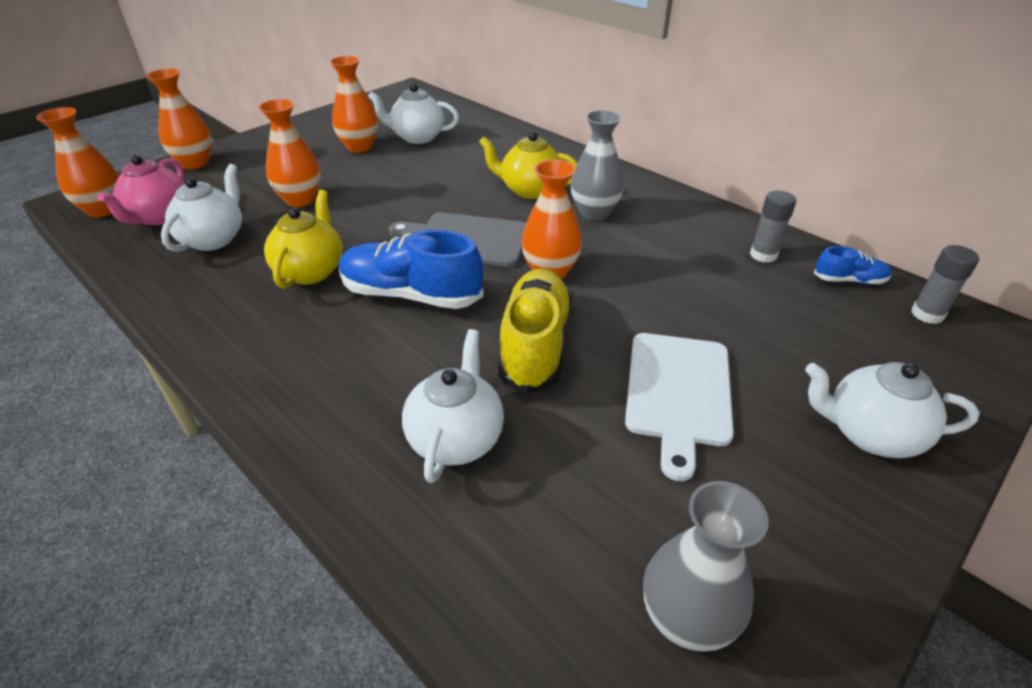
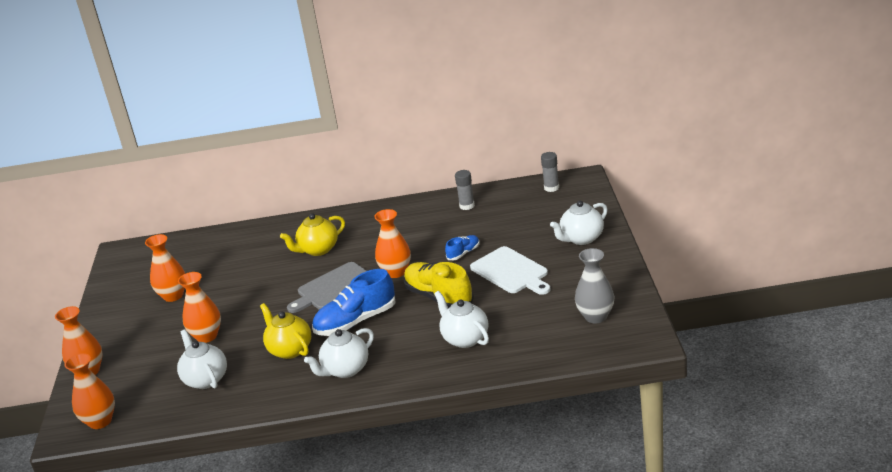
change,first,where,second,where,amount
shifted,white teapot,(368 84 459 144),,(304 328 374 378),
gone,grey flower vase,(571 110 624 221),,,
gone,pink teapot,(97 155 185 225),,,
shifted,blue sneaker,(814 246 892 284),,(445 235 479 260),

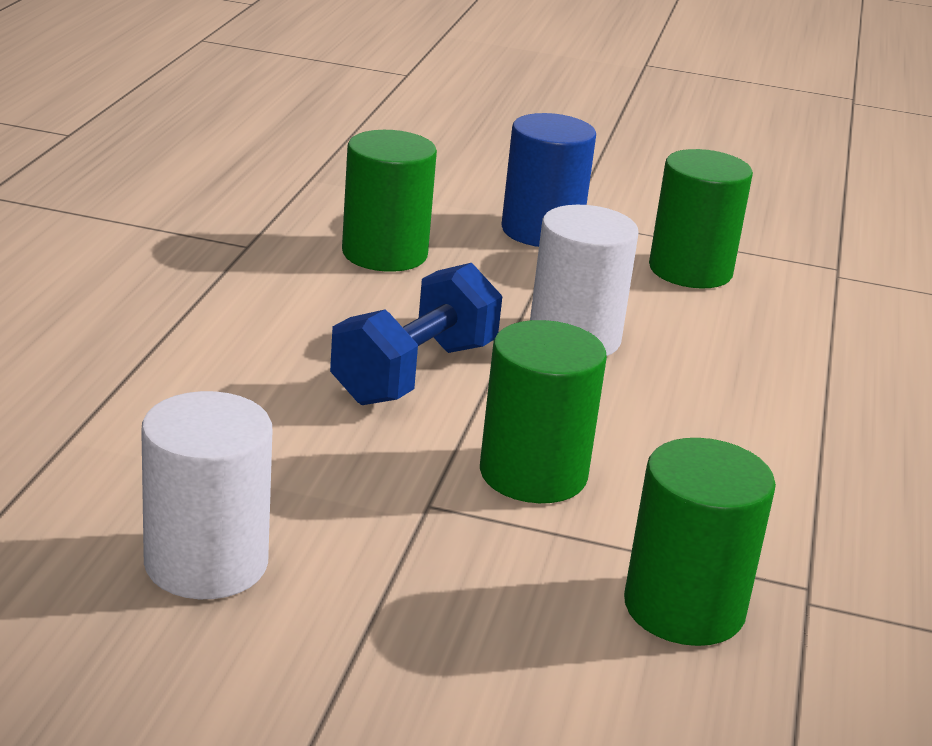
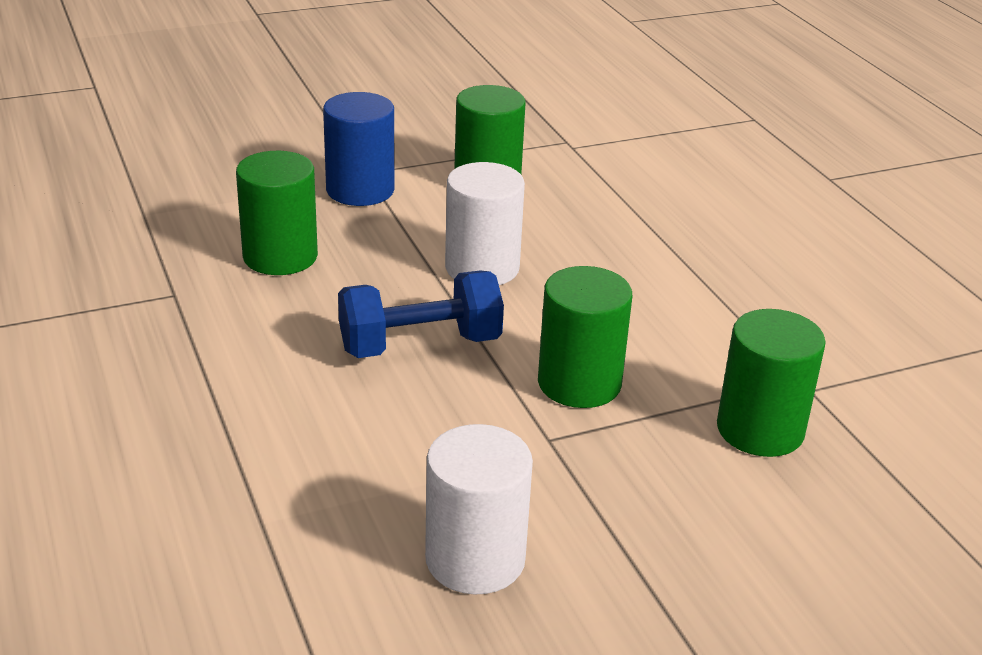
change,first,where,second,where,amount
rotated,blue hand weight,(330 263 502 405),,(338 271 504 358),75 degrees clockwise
# # # #
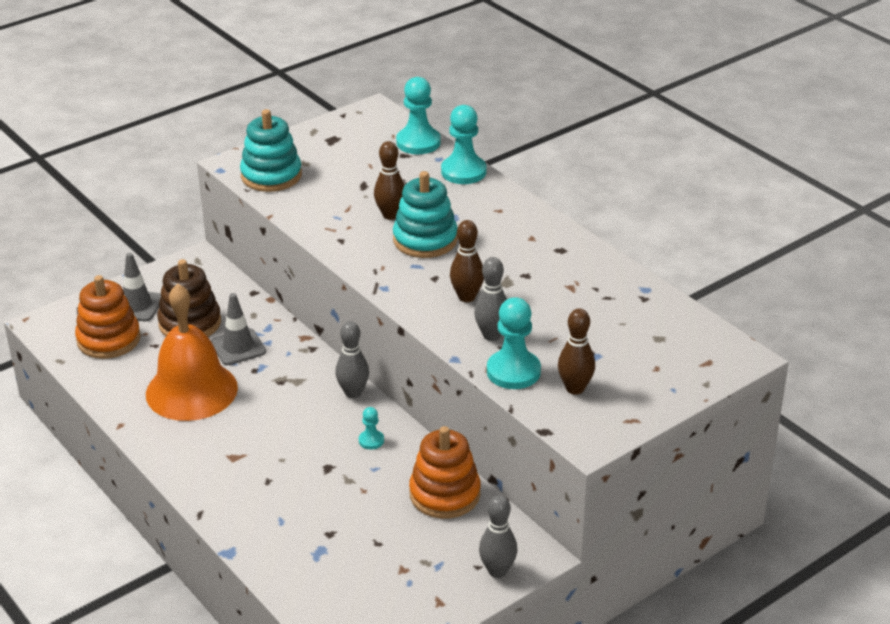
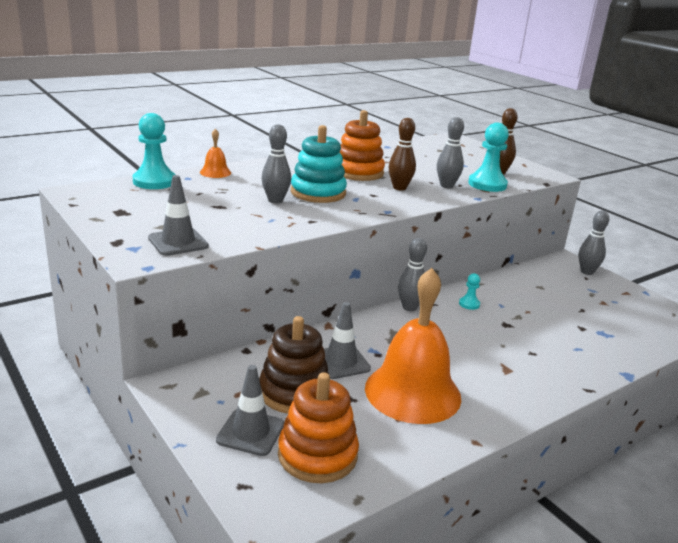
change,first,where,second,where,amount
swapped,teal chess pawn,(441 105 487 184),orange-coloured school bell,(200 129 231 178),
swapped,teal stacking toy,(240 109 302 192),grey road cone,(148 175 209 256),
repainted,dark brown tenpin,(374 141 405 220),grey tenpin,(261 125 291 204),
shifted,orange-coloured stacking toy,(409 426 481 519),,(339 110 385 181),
# # # #
GOAL OF THE EXERCISE
Using the entries above, return each line that includes the word "gone".

WRITTEN SOLUTION
gone,grey flower vase,(571 110 624 221),,,
gone,pink teapot,(97 155 185 225),,,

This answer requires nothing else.